* [ASSIGNED TASK]: Everything in the entries except the pictures should be copied exactly.

* [RECORDS SUPPLIED]:
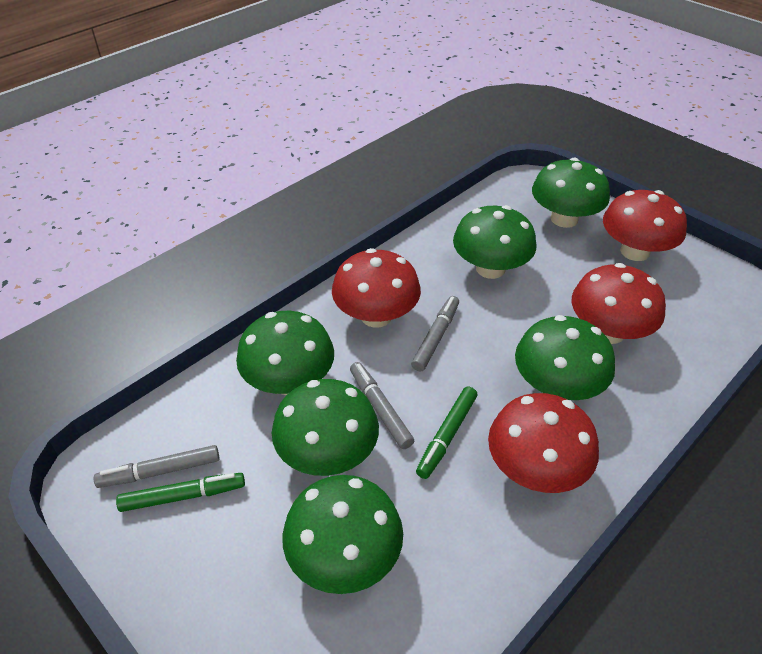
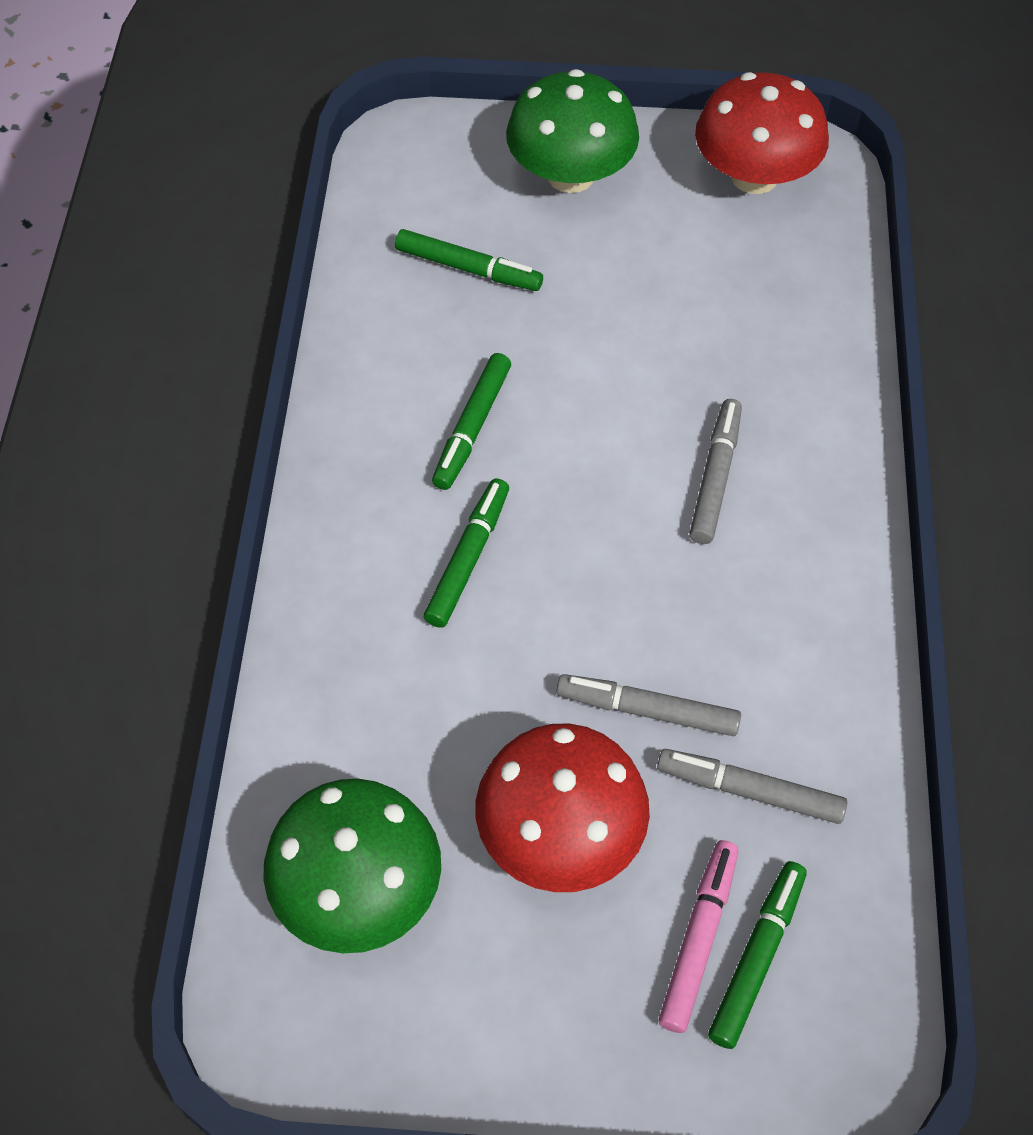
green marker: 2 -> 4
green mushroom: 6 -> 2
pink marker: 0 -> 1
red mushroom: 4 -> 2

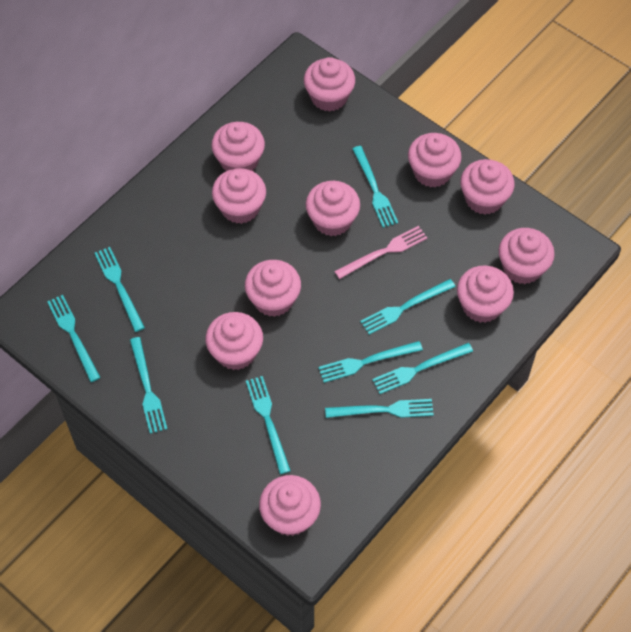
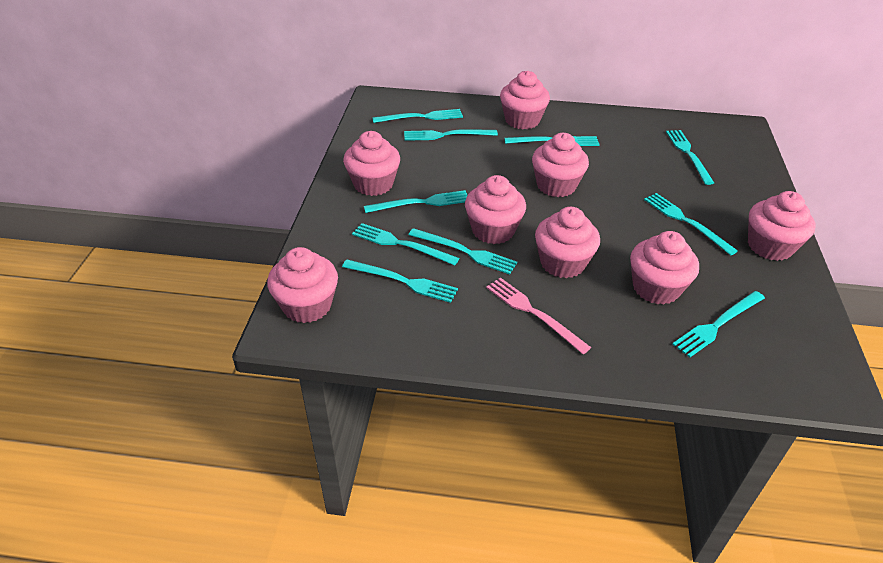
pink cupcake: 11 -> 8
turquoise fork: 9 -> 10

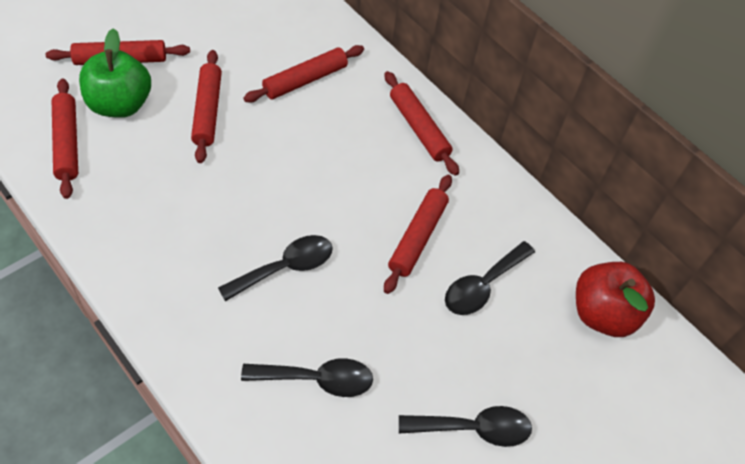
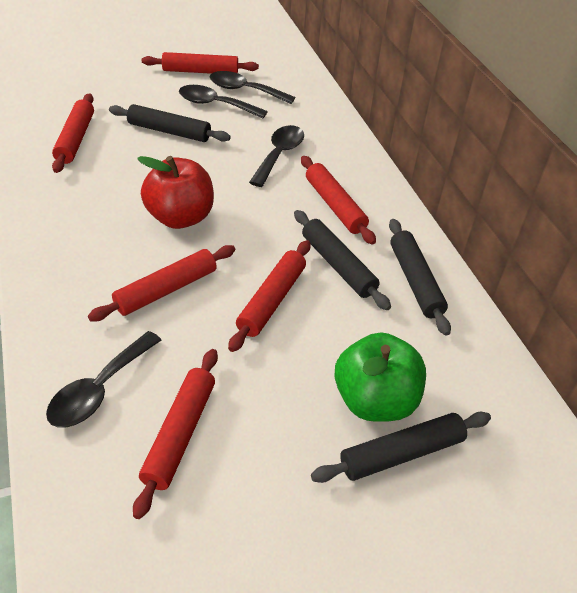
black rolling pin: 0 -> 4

* [RESULT OF THE TASK]:
green marker: 2 -> 4
green mushroom: 6 -> 2
pink marker: 0 -> 1
red mushroom: 4 -> 2

pink cupcake: 11 -> 8
turquoise fork: 9 -> 10

black rolling pin: 0 -> 4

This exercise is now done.